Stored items

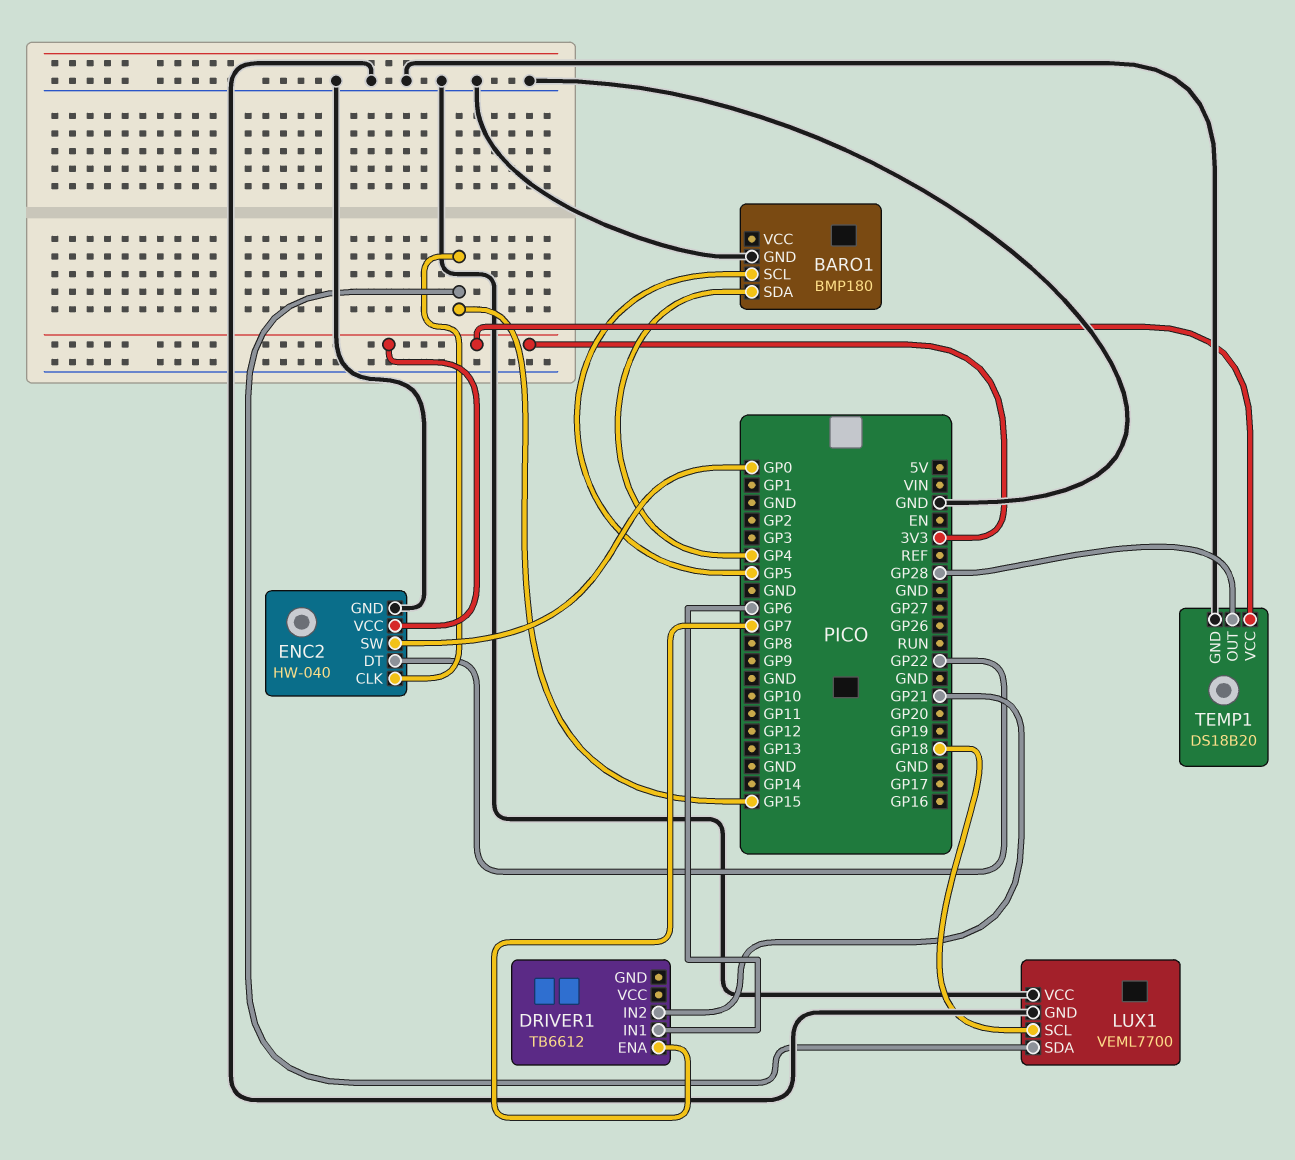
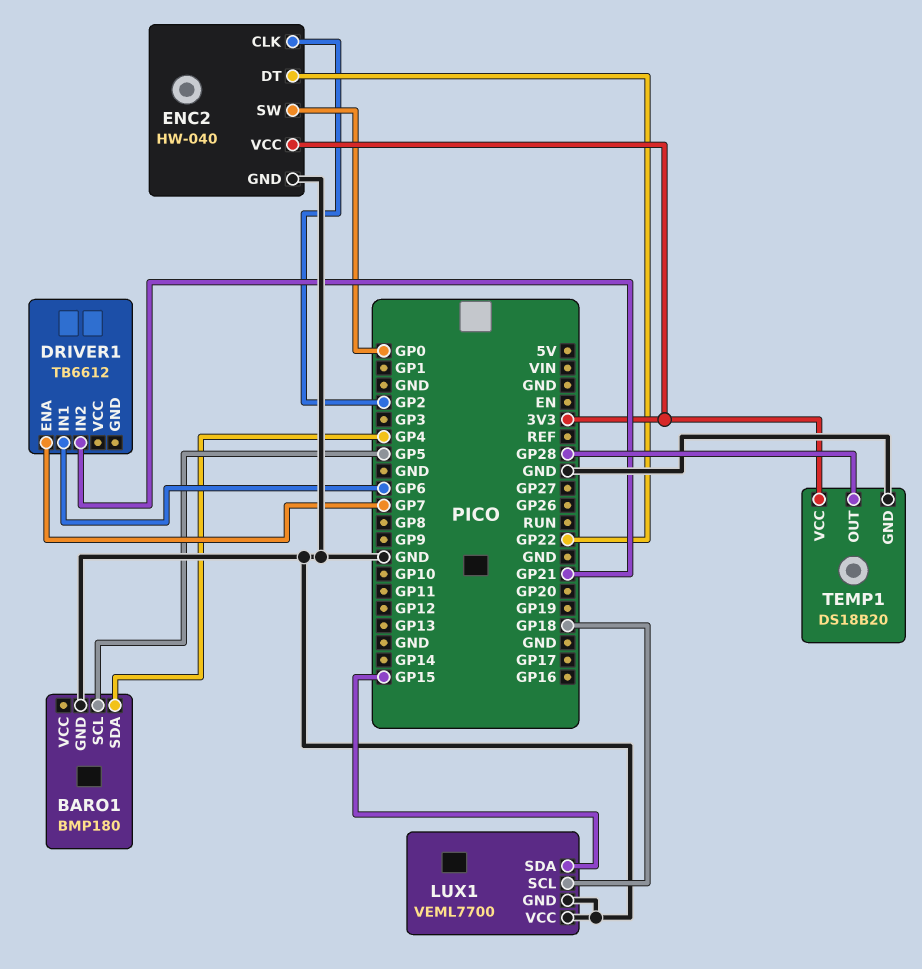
ENC2 pin CLK: GP15 -> GP2

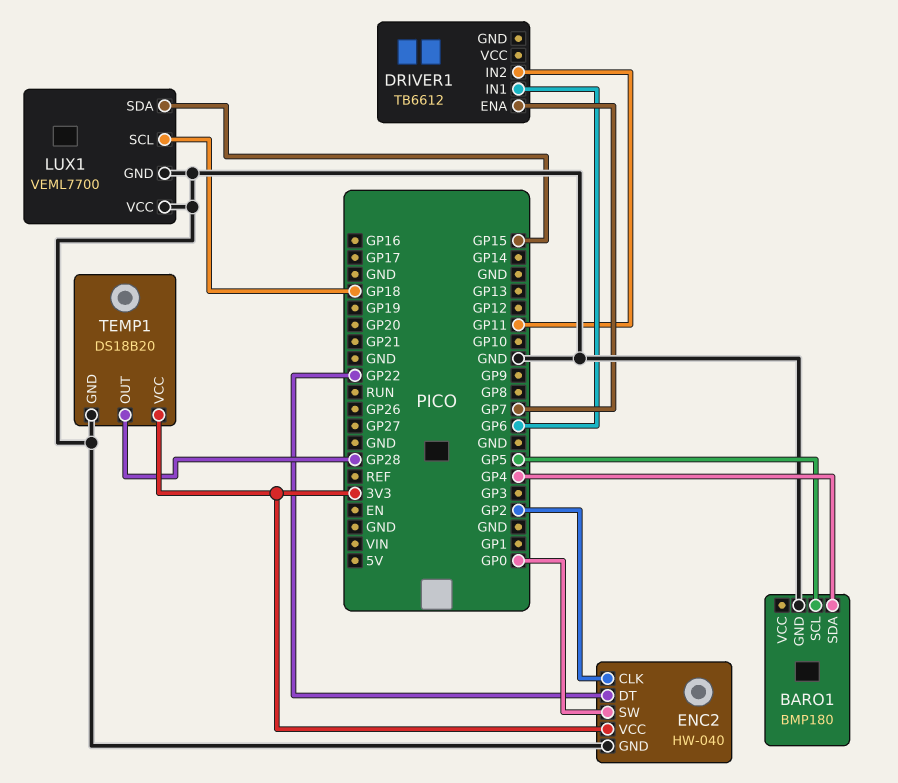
DRIVER1 pin IN2: GP21 -> GP11

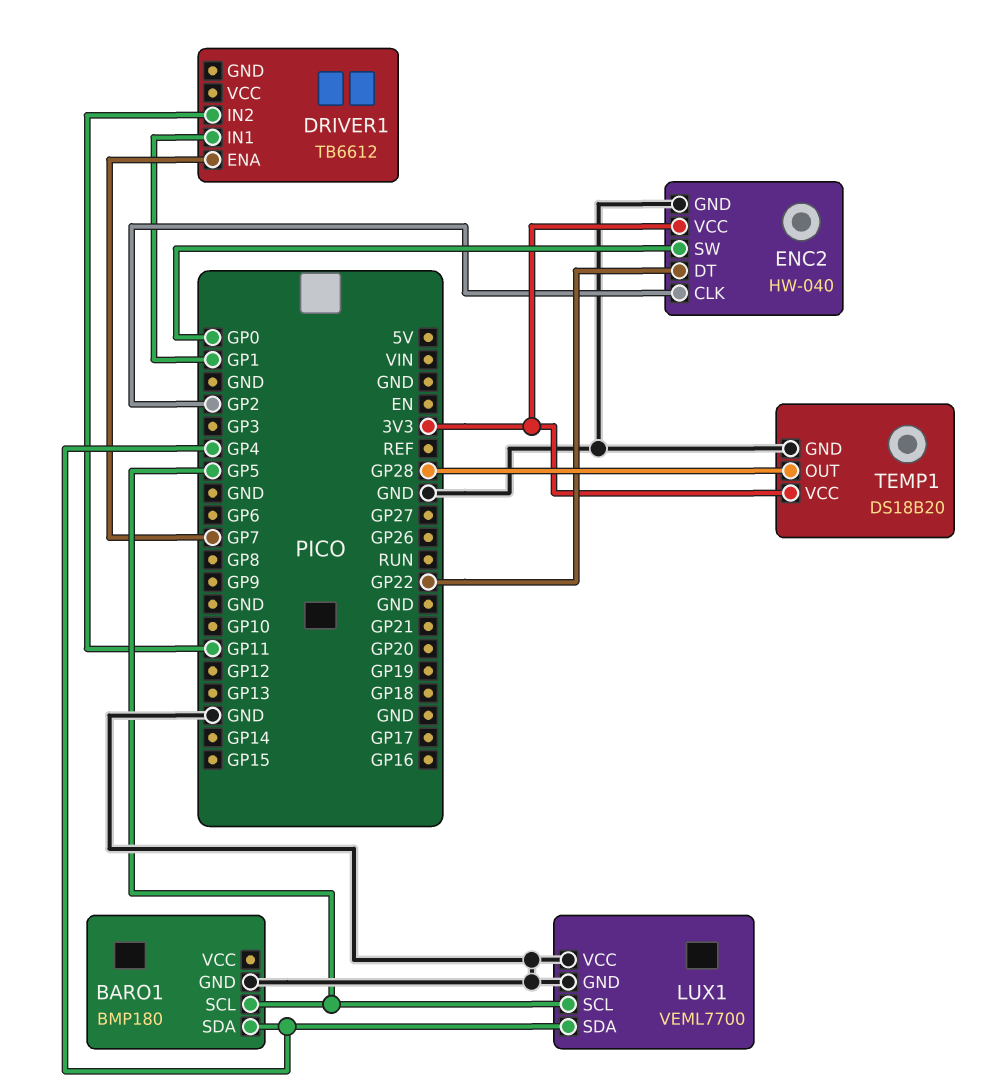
DRIVER1 pin IN1: GP6 -> GP1
LUX1 pin SCL: GP18 -> GP5
LUX1 pin SDA: GP15 -> GP4

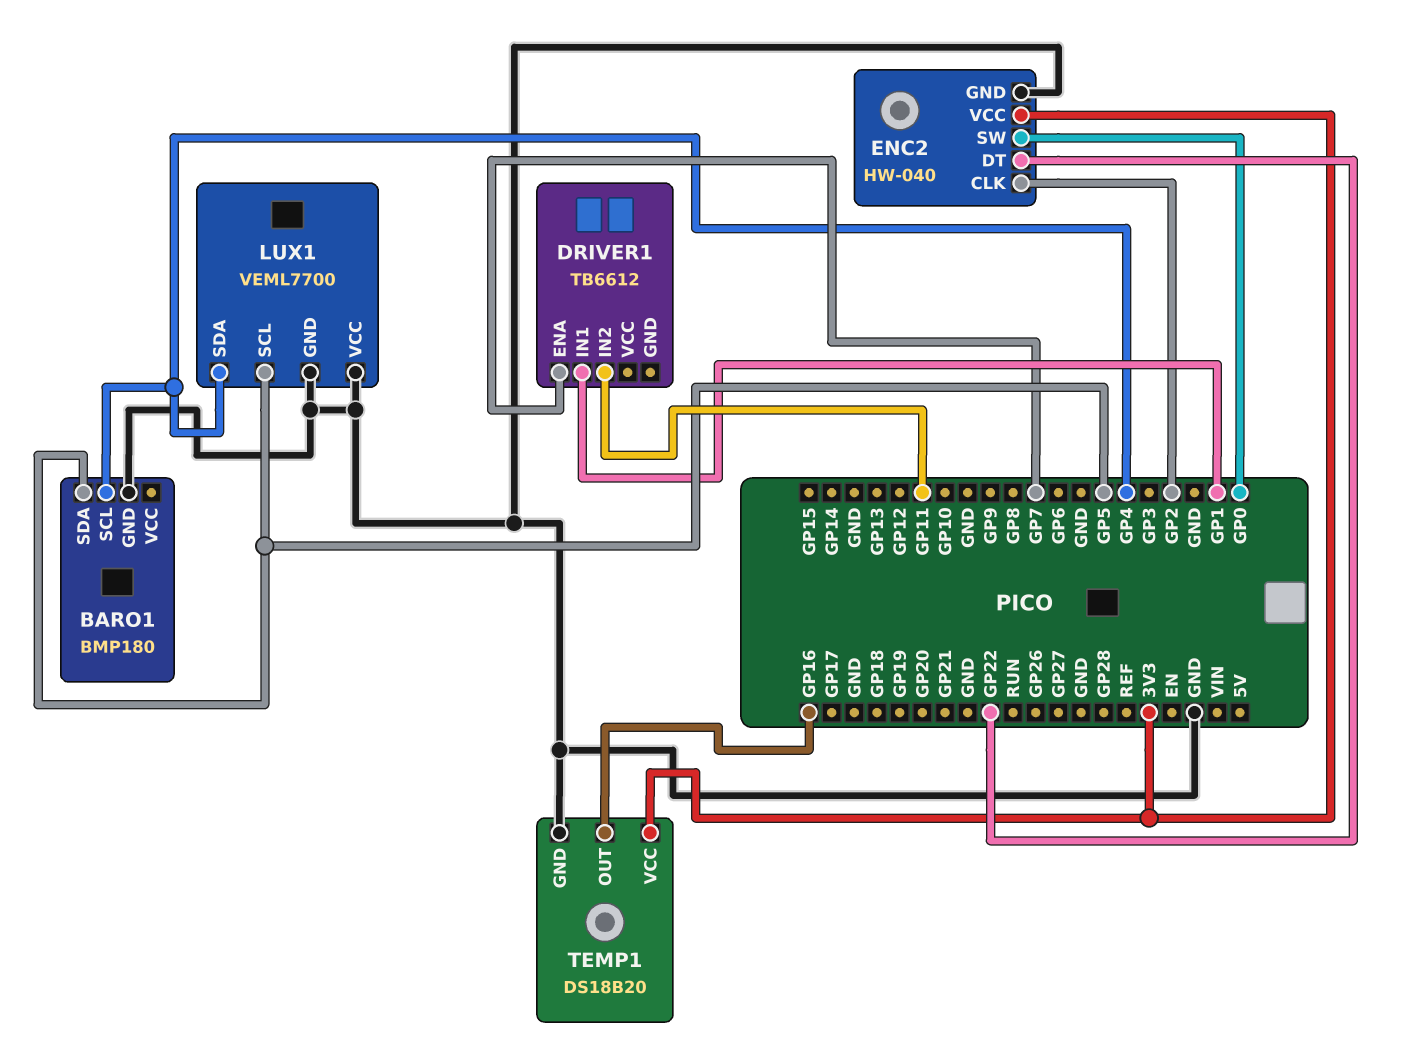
BARO1 pin SCL: GP5 -> GP4
BARO1 pin SDA: GP4 -> GP5
TEMP1 pin OUT: GP28 -> GP16

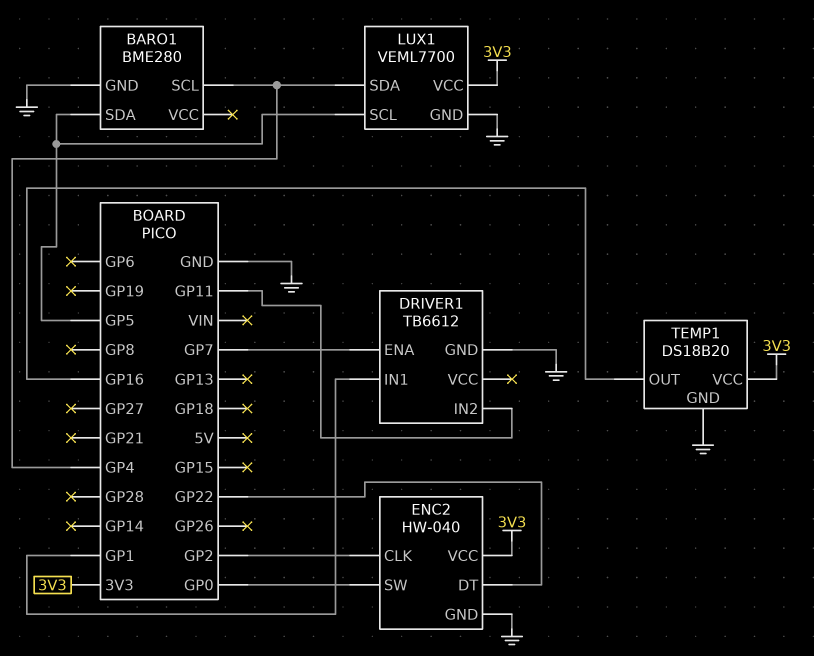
BARO1: BMP180 -> BME280
DRIVER1 pin GND: none -> GND
LUX1 pin VCC: GND -> 3V3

_TASK OBJECTIVE_
Give the data above back unchanged, except for the pictures.

_WORKED SOLUTION_
ENC2 pin CLK: GP15 -> GP2

DRIVER1 pin IN2: GP21 -> GP11

DRIVER1 pin IN1: GP6 -> GP1
LUX1 pin SCL: GP18 -> GP5
LUX1 pin SDA: GP15 -> GP4

BARO1 pin SCL: GP5 -> GP4
BARO1 pin SDA: GP4 -> GP5
TEMP1 pin OUT: GP28 -> GP16

BARO1: BMP180 -> BME280
DRIVER1 pin GND: none -> GND
LUX1 pin VCC: GND -> 3V3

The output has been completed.